═══ Given material ═══

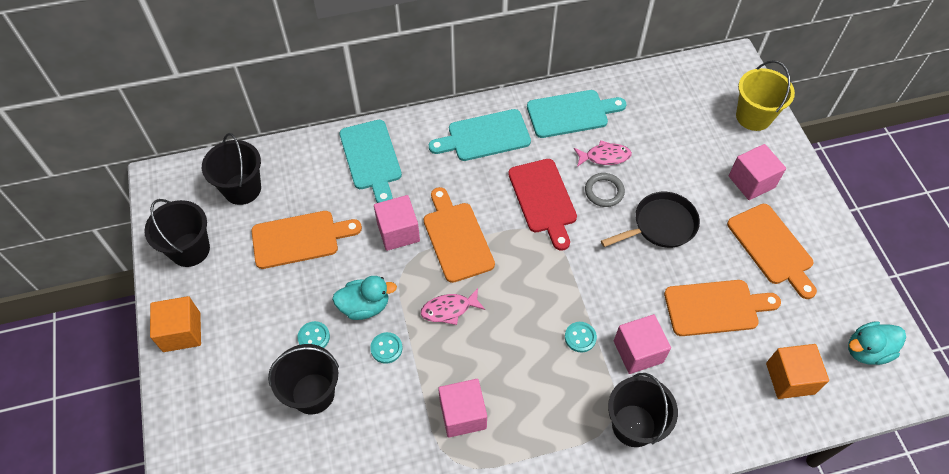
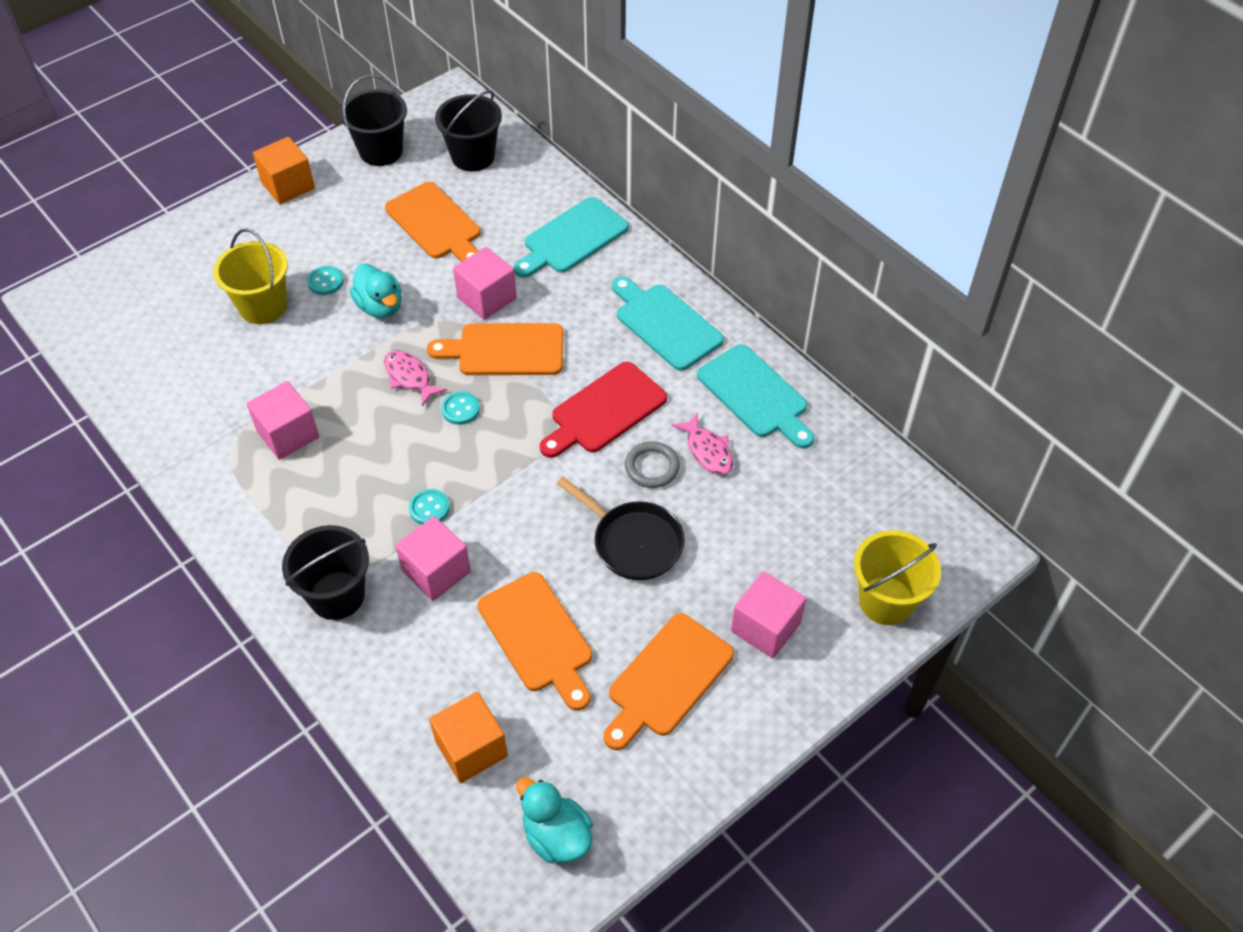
camera: 65 degrees right, 5 degrees down
(313, 393) = (263, 306): black bucket -> yellow bucket
(386, 348) = (338, 343): turquoise button -> turquoise button (460, 409)
(456, 238) = (505, 350): orange cutting board -> orange cutting board turned 135 degrees counterclockwise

═══

▶ _Task_
Each line from the one with "(313, 393) = (263, 306): black" to the end of the material should be duplicated exactly, and no other line.

▶ _Answer section_
(313, 393) = (263, 306): black bucket -> yellow bucket
(386, 348) = (338, 343): turquoise button -> turquoise button (460, 409)
(456, 238) = (505, 350): orange cutting board -> orange cutting board turned 135 degrees counterclockwise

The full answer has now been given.